#### TASK OBJECTIVE
Pick every line from the data below that contains the string "power" and copy it.
[SUPPLIED MATERIAL Boundary: Start]
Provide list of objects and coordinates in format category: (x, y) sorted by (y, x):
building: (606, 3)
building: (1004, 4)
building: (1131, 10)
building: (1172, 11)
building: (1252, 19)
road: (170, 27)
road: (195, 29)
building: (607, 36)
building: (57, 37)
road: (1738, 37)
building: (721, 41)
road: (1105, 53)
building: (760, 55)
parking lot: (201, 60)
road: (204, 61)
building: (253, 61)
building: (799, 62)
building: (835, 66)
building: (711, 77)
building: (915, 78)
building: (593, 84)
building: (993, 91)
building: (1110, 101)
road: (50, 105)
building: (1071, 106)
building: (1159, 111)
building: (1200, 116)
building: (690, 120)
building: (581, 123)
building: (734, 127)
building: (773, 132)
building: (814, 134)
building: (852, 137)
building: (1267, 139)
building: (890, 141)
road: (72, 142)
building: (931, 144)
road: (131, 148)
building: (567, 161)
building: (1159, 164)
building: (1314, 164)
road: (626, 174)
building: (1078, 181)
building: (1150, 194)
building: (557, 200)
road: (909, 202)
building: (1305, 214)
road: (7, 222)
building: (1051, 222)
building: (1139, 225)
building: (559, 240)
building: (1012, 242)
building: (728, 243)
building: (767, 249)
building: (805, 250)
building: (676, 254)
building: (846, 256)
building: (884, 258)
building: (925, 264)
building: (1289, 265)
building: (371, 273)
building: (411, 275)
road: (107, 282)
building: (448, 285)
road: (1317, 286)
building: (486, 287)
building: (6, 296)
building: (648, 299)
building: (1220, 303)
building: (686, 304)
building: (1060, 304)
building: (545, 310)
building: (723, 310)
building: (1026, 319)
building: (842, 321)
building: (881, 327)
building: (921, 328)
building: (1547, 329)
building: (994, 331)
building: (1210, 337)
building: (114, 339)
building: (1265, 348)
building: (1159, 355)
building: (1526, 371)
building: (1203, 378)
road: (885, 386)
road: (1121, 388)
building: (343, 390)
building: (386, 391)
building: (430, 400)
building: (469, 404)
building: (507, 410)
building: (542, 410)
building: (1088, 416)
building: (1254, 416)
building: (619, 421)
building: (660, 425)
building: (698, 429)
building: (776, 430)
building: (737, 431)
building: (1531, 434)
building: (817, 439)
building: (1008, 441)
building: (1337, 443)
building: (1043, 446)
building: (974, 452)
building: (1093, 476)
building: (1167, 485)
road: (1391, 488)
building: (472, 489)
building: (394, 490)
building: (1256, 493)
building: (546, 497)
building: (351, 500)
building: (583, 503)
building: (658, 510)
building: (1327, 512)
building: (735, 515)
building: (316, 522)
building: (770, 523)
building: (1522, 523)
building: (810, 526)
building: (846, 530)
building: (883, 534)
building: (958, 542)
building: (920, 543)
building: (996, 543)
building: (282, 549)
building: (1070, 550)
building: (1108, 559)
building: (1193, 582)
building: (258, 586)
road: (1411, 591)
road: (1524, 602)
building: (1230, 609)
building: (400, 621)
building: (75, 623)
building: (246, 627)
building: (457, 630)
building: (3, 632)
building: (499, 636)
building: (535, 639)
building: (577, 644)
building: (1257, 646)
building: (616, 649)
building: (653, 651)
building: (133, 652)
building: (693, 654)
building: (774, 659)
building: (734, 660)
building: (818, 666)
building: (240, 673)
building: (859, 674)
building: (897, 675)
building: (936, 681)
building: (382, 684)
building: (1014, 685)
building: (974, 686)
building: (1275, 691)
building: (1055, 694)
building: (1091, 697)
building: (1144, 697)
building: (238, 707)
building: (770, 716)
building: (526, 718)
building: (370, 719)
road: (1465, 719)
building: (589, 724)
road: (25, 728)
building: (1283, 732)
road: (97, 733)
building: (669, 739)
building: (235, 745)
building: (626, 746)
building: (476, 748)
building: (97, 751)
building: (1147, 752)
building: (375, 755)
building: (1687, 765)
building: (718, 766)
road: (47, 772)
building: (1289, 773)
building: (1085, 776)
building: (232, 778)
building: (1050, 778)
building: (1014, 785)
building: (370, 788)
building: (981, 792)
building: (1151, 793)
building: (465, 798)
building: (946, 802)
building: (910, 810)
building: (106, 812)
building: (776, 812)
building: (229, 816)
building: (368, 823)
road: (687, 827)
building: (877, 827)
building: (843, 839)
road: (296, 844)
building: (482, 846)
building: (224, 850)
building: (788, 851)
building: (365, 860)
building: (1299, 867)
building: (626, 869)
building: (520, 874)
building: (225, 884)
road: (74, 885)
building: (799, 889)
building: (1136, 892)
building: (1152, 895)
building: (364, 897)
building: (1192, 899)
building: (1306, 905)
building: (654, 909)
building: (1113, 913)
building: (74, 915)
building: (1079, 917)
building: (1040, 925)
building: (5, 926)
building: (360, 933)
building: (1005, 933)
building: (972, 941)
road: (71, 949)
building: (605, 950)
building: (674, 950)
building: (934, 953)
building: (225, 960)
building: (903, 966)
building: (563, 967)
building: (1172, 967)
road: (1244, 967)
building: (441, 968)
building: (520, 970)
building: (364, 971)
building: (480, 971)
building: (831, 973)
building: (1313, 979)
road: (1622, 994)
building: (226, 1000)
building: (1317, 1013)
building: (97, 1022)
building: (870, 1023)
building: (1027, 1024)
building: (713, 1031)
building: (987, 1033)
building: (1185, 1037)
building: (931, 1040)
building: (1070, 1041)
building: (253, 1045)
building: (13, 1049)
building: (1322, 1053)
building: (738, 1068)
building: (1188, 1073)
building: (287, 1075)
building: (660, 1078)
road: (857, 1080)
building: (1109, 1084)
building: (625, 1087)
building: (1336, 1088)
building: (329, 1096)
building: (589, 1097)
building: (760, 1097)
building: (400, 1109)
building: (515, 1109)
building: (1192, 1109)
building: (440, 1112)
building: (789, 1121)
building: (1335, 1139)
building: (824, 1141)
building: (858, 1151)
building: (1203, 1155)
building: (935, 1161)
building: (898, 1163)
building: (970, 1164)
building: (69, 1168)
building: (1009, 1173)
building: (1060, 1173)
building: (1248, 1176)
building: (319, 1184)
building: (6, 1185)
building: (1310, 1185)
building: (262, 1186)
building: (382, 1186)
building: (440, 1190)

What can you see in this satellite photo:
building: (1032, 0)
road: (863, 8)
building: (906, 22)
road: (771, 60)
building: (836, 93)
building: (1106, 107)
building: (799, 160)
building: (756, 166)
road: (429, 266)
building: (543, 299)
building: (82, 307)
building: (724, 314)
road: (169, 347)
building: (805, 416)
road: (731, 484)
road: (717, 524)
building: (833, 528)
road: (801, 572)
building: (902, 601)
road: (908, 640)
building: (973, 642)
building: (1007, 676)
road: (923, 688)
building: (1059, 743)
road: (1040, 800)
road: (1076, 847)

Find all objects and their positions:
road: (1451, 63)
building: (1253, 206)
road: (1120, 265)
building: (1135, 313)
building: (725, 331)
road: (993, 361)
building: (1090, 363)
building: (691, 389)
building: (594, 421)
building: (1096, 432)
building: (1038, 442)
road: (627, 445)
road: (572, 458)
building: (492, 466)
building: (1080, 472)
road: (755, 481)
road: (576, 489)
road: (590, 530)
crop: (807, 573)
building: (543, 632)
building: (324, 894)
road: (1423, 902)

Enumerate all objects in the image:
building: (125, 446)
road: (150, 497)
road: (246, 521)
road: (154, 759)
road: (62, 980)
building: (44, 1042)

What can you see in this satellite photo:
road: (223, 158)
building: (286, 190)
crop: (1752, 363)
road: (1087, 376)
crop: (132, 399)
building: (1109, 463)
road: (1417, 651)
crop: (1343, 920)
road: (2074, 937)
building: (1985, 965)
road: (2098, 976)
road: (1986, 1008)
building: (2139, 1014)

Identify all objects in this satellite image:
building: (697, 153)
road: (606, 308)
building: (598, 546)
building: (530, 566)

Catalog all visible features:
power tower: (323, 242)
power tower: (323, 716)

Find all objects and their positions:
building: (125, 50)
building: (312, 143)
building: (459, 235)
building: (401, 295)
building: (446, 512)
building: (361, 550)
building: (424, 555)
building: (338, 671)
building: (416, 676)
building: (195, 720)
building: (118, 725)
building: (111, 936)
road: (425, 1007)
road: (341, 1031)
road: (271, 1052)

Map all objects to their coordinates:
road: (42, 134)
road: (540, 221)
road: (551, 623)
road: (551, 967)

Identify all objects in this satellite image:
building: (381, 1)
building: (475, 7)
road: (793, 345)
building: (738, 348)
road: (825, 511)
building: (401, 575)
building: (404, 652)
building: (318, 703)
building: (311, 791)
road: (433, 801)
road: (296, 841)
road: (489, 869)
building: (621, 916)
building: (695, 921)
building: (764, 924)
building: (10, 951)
[SUPPLIED MATERIAL Boundary: End]
#### RESULT OF THE TASK
power tower: (323, 242)
power tower: (323, 716)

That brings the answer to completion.